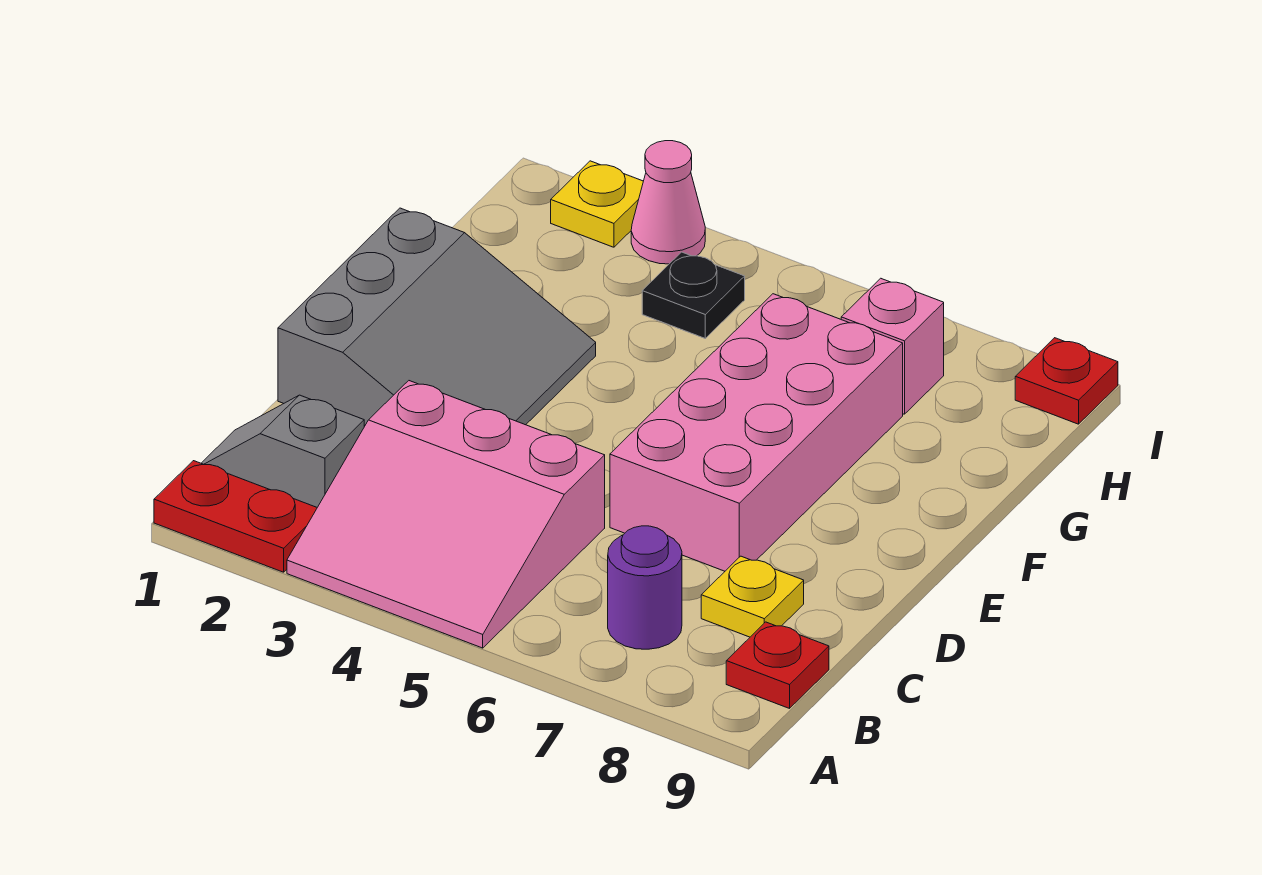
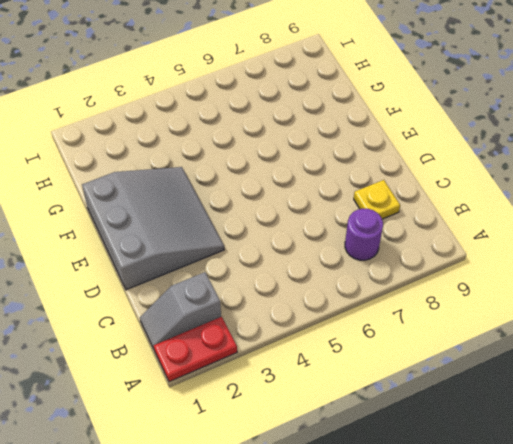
none -> pink slope A3:C5 level 1 top C
none -> red plate B9 level 1
none -> pink brick D6:G7 level 1

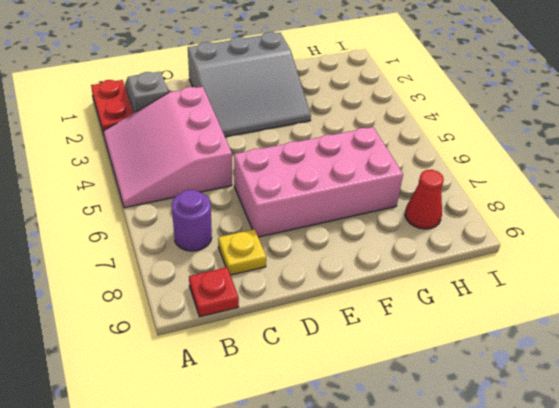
red cone H8 level 1 -> none
none -> black plate H4 level 1
none -> pink brick H7 level 1
none -> yellow plate I2 level 1

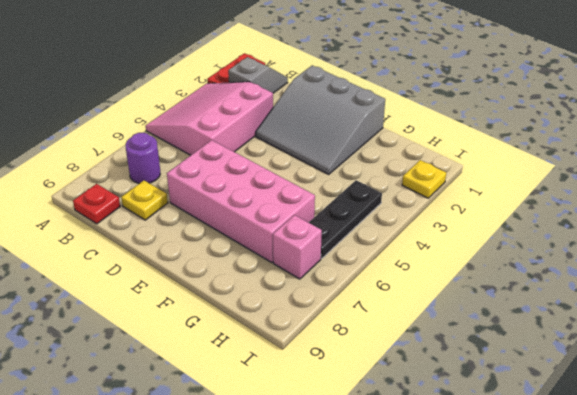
black plate H4:H6 level 1 -> black plate H4 level 1
none -> pink cone I3 level 1
none -> red plate I9 level 1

▶ _Task instructions_
Please output the lines from the line that contains "red cone H8 level 1 -> none" through the end of the records, both ends included, exactly and with no pictures.

▶ _Answer to the problem_
red cone H8 level 1 -> none
none -> black plate H4 level 1
none -> pink brick H7 level 1
none -> yellow plate I2 level 1

black plate H4:H6 level 1 -> black plate H4 level 1
none -> pink cone I3 level 1
none -> red plate I9 level 1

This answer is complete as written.